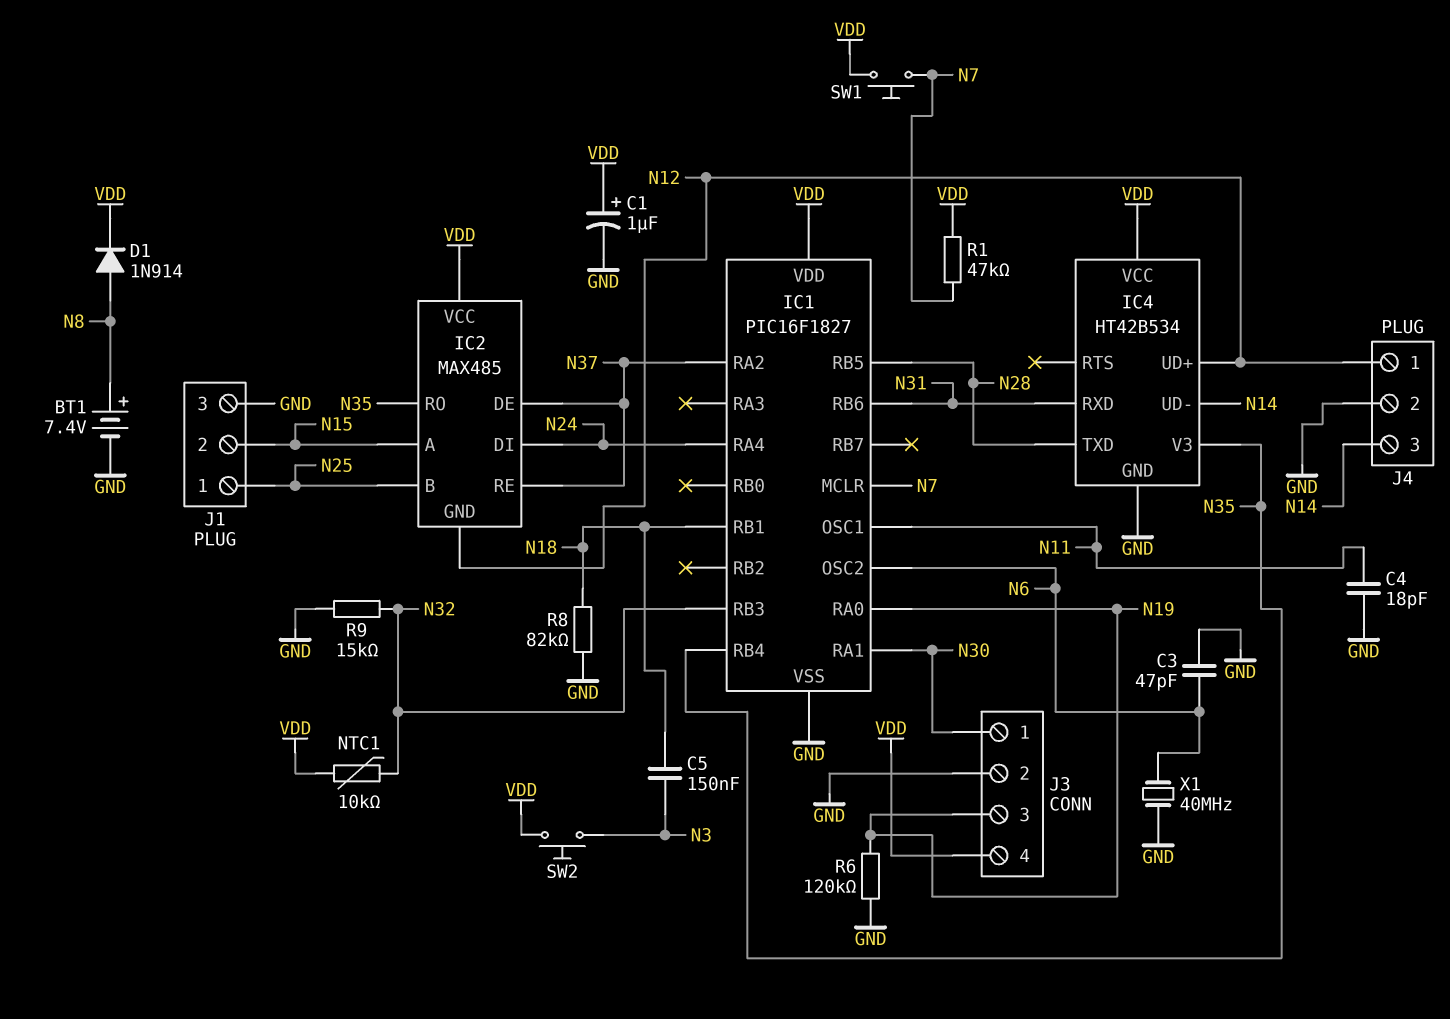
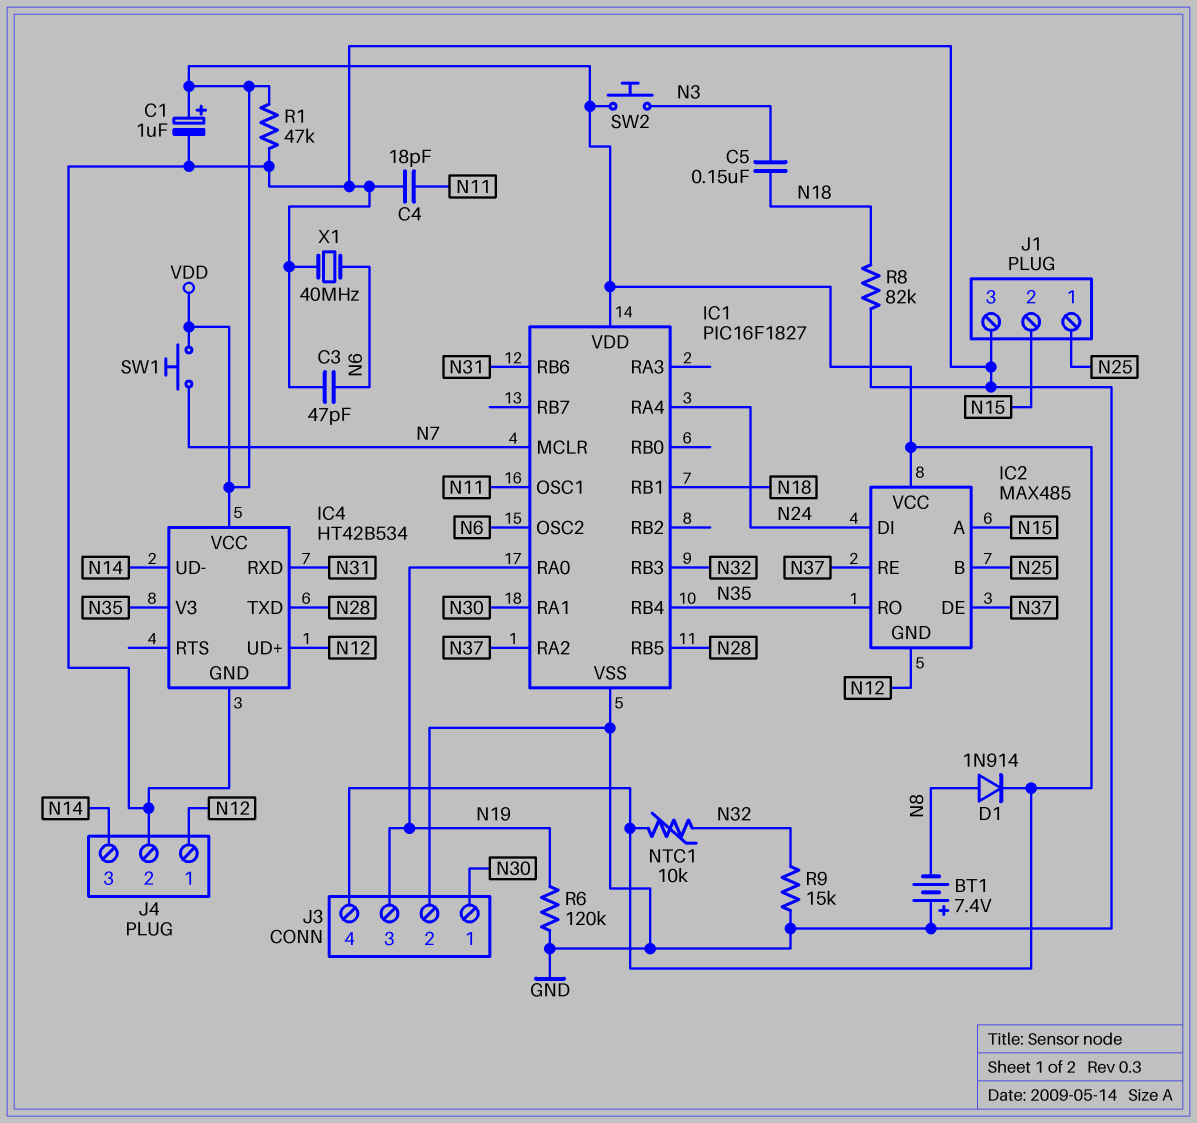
BT1: 7.4V (plus N8, minus GND) -> 7.4V (plus GND, minus N8)
R1: 47k (N7, VDD) -> 47k (GND, VDD)

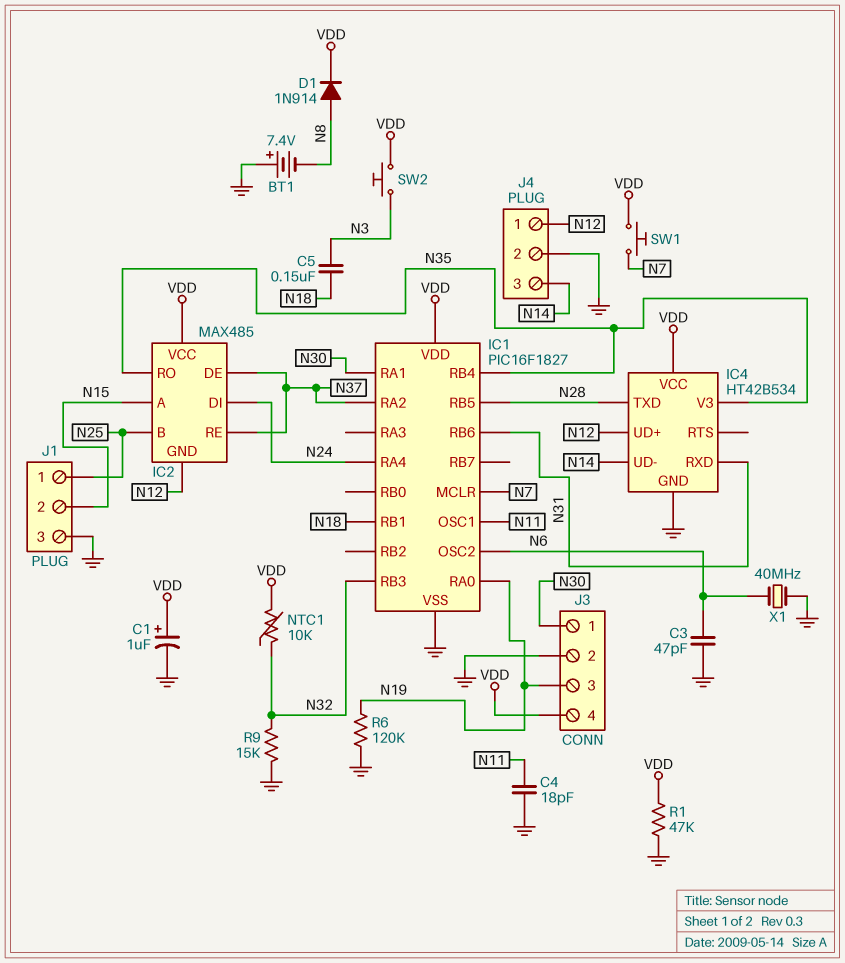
R8: 82k (GND, N18) -> none

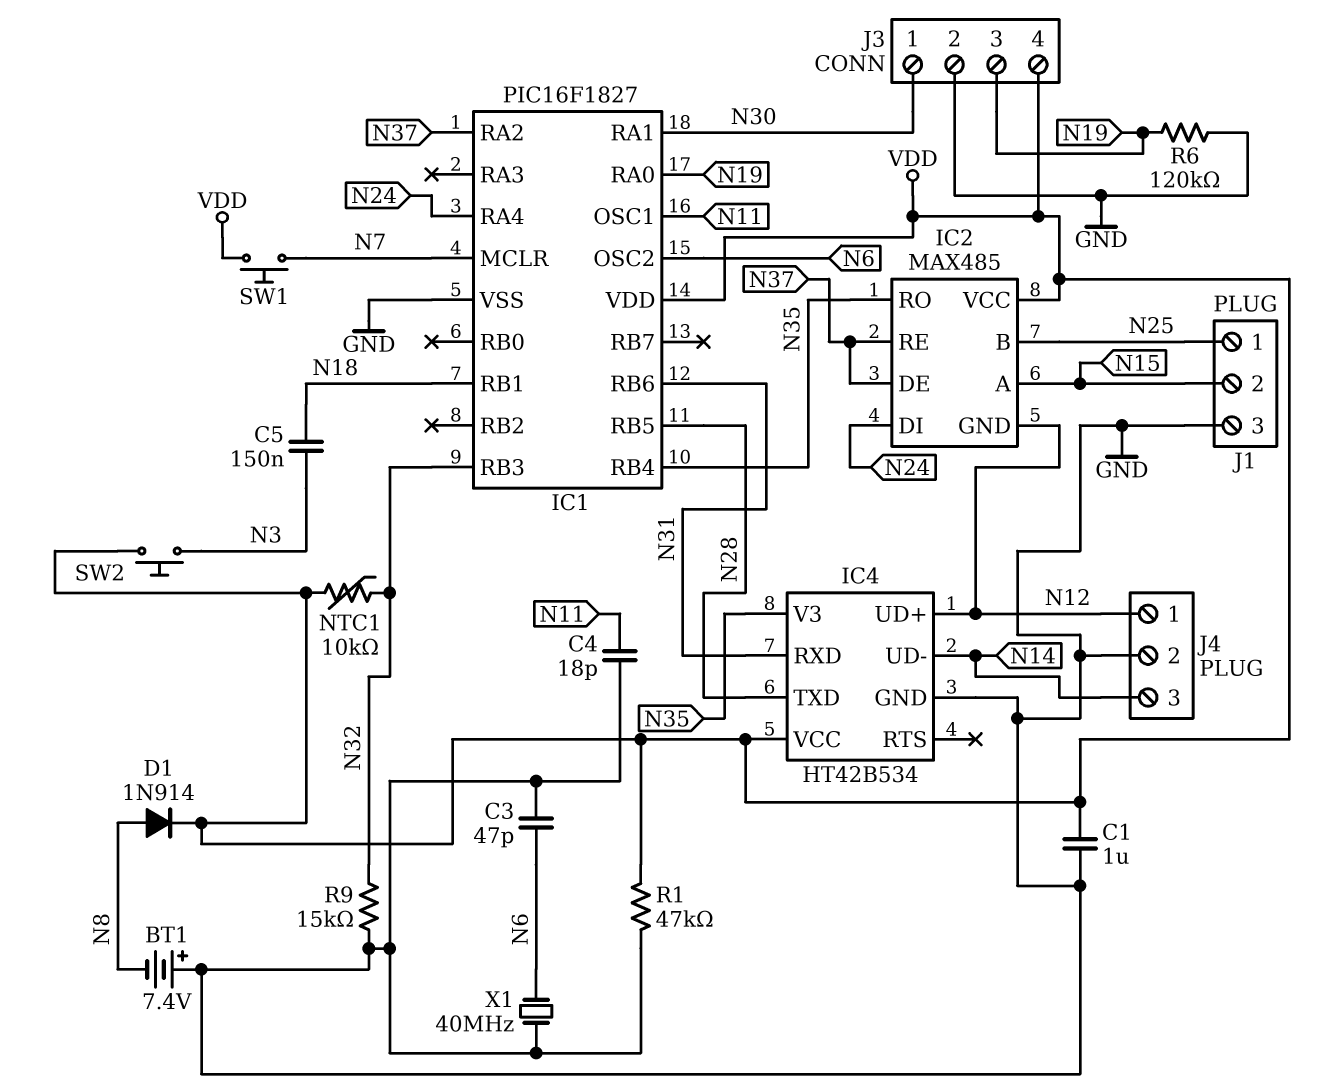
C1: 1uF (plus VDD, minus GND) -> 1uF (GND, VDD)

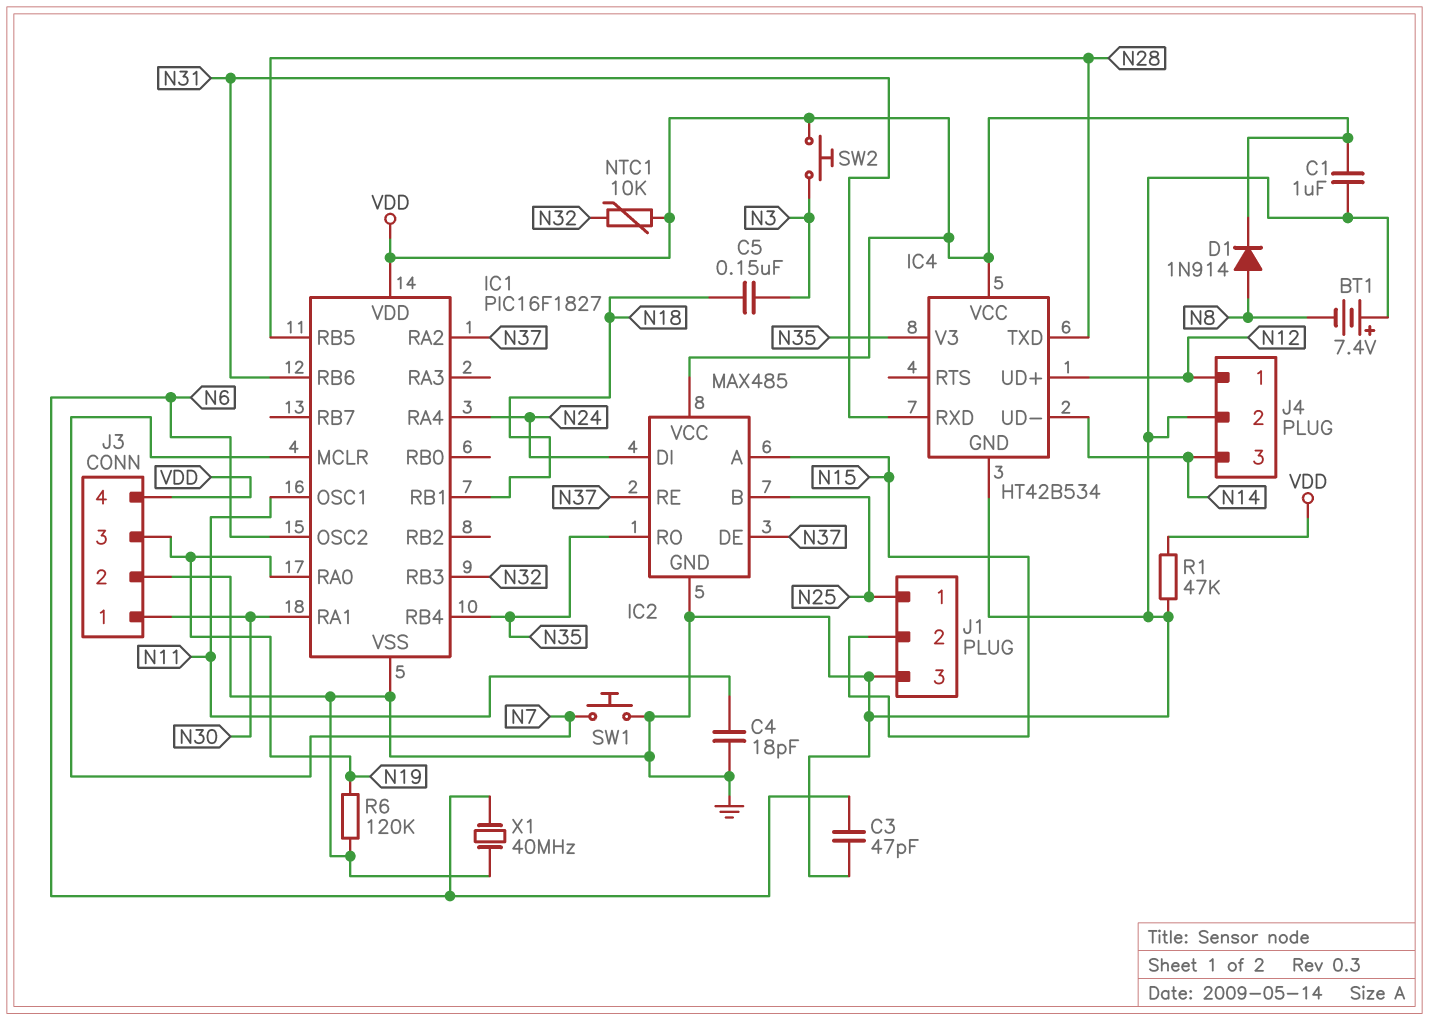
IC2 pin GND: N12 -> GND
R9: 15k (GND, N32) -> none
SW1: button (N7, VDD) -> button (GND, N7)

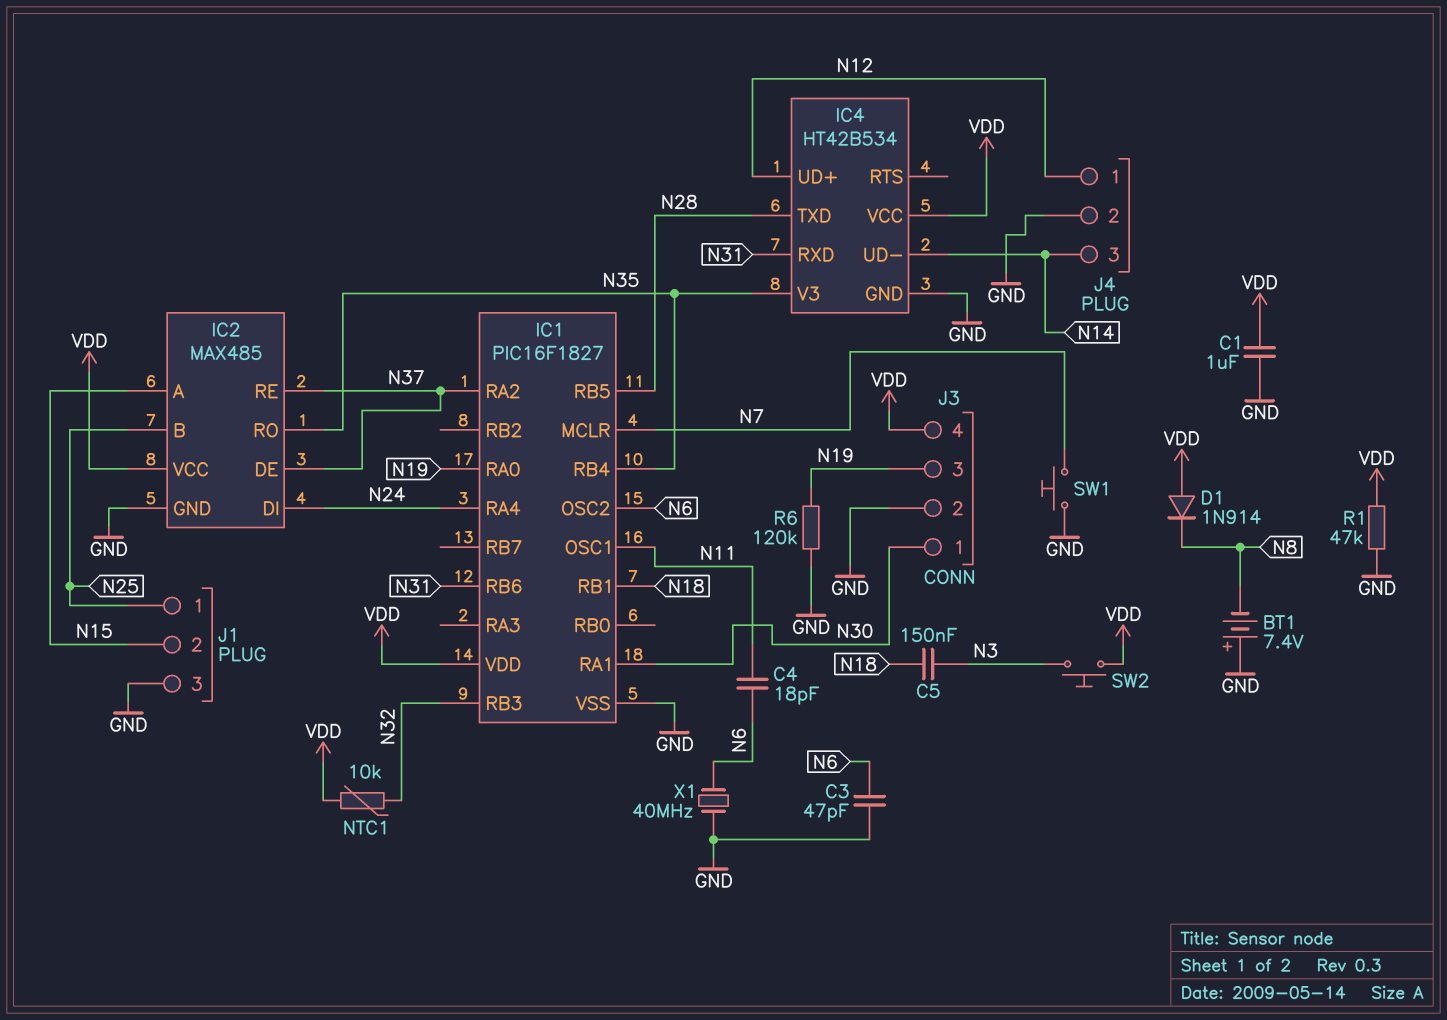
C4: 18pF (GND, N11) -> 18pF (N6, N11)
D1: diode 1N914 (A N8, K VDD) -> diode 1N914 (A VDD, K N8)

● ● ● ● ● ● ●

What needs to be done
Your job is to restate, word for word, only the lines from the one holding "IC2 pin GND: N12 -> GND" through the end of the material; pictures stay out.

Your solution
IC2 pin GND: N12 -> GND
R9: 15k (GND, N32) -> none
SW1: button (N7, VDD) -> button (GND, N7)

C4: 18pF (GND, N11) -> 18pF (N6, N11)
D1: diode 1N914 (A N8, K VDD) -> diode 1N914 (A VDD, K N8)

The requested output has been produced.